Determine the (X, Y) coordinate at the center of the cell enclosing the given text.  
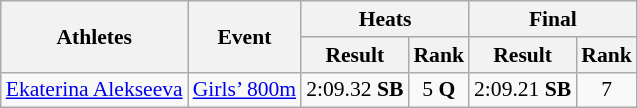
Athletes (94, 36)
Girls’ 800m (244, 90)
2:09.21 SB (522, 90)
Ekaterina Alekseeva (94, 90)
2:09.32 SB (354, 90)
7 (606, 90)
Final (553, 19)
5 Q (438, 90)
Event (244, 36)
Heats (385, 19)
Return the [x, y] coordinate for the center point of the cell that contains the specified text.  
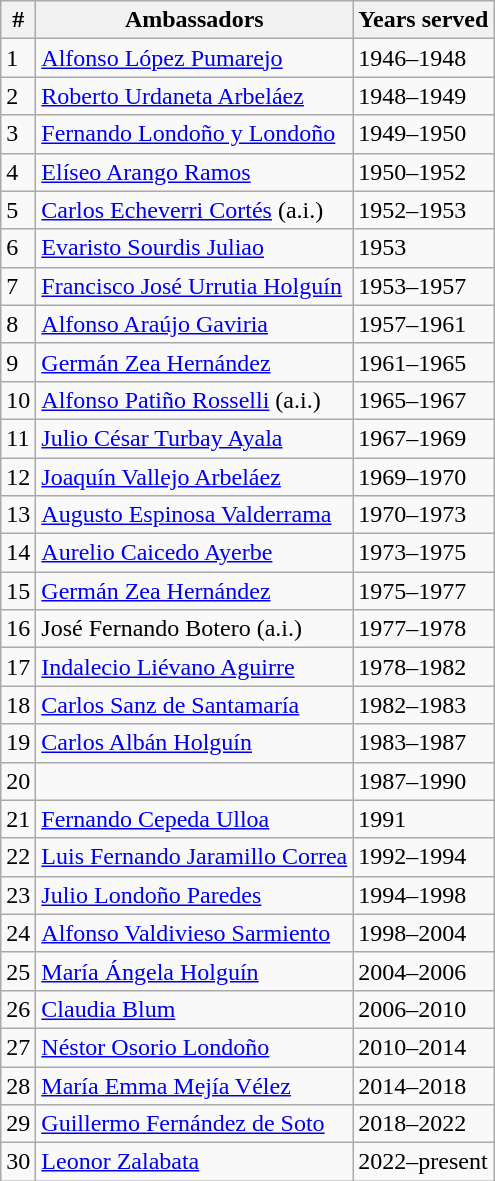
23 [18, 895]
16 [18, 629]
20 [18, 781]
1957–1961 [424, 324]
Carlos Echeverri Cortés (a.i.) [194, 210]
1969–1970 [424, 477]
Alfonso Valdivieso Sarmiento [194, 933]
26 [18, 1009]
2004–2006 [424, 971]
Alfonso Patiño Rosselli (a.i.) [194, 400]
2010–2014 [424, 1047]
1977–1978 [424, 629]
Carlos Albán Holguín [194, 743]
27 [18, 1047]
22 [18, 857]
Néstor Osorio Londoño [194, 1047]
Luis Fernando Jaramillo Correa [194, 857]
Aurelio Caicedo Ayerbe [194, 553]
Ambassadors [194, 20]
María Emma Mejía Vélez [194, 1085]
12 [18, 477]
María Ángela Holguín [194, 971]
Roberto Urdaneta Arbeláez [194, 96]
2 [18, 96]
# [18, 20]
Claudia Blum [194, 1009]
1991 [424, 819]
9 [18, 362]
Alfonso López Pumarejo [194, 58]
2014–2018 [424, 1085]
21 [18, 819]
Elíseo Arango Ramos [194, 172]
1948–1949 [424, 96]
Evaristo Sourdis Juliao [194, 248]
Julio Londoño Paredes [194, 895]
1961–1965 [424, 362]
1987–1990 [424, 781]
Francisco José Urrutia Holguín [194, 286]
1992–1994 [424, 857]
1946–1948 [424, 58]
José Fernando Botero (a.i.) [194, 629]
1970–1973 [424, 515]
10 [18, 400]
30 [18, 1162]
Fernando Londoño y Londoño [194, 134]
Alfonso Araújo Gaviria [194, 324]
Years served [424, 20]
1998–2004 [424, 933]
1978–1982 [424, 667]
1967–1969 [424, 438]
Joaquín Vallejo Arbeláez [194, 477]
15 [18, 591]
1953–1957 [424, 286]
29 [18, 1124]
Fernando Cepeda Ulloa [194, 819]
18 [18, 705]
Leonor Zalabata [194, 1162]
25 [18, 971]
1973–1975 [424, 553]
1952–1953 [424, 210]
1950–1952 [424, 172]
14 [18, 553]
Julio César Turbay Ayala [194, 438]
28 [18, 1085]
1953 [424, 248]
5 [18, 210]
1982–1983 [424, 705]
8 [18, 324]
1 [18, 58]
19 [18, 743]
Guillermo Fernández de Soto [194, 1124]
11 [18, 438]
1949–1950 [424, 134]
13 [18, 515]
1983–1987 [424, 743]
2006–2010 [424, 1009]
Carlos Sanz de Santamaría [194, 705]
6 [18, 248]
1975–1977 [424, 591]
Indalecio Liévano Aguirre [194, 667]
Augusto Espinosa Valderrama [194, 515]
4 [18, 172]
2022–present [424, 1162]
17 [18, 667]
7 [18, 286]
2018–2022 [424, 1124]
24 [18, 933]
3 [18, 134]
1965–1967 [424, 400]
1994–1998 [424, 895]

□ □ □ □ □ □ □

▸ YOUR GOAL
Copy the stretch from the line containing "Athletes (94, 36)" through the line containing "Return the [x, y]". Rename "Heats" to "Semifinals" and leave everything else unchanged.

▸ EXERCISE RESULT
Athletes (94, 36)
Girls’ 800m (244, 90)
2:09.21 SB (522, 90)
Ekaterina Alekseeva (94, 90)
2:09.32 SB (354, 90)
7 (606, 90)
Final (553, 19)
5 Q (438, 90)
Event (244, 36)
Semifinals (385, 19)
Return the [x, y] coordinate for the center point of the cell that contains the specified text.  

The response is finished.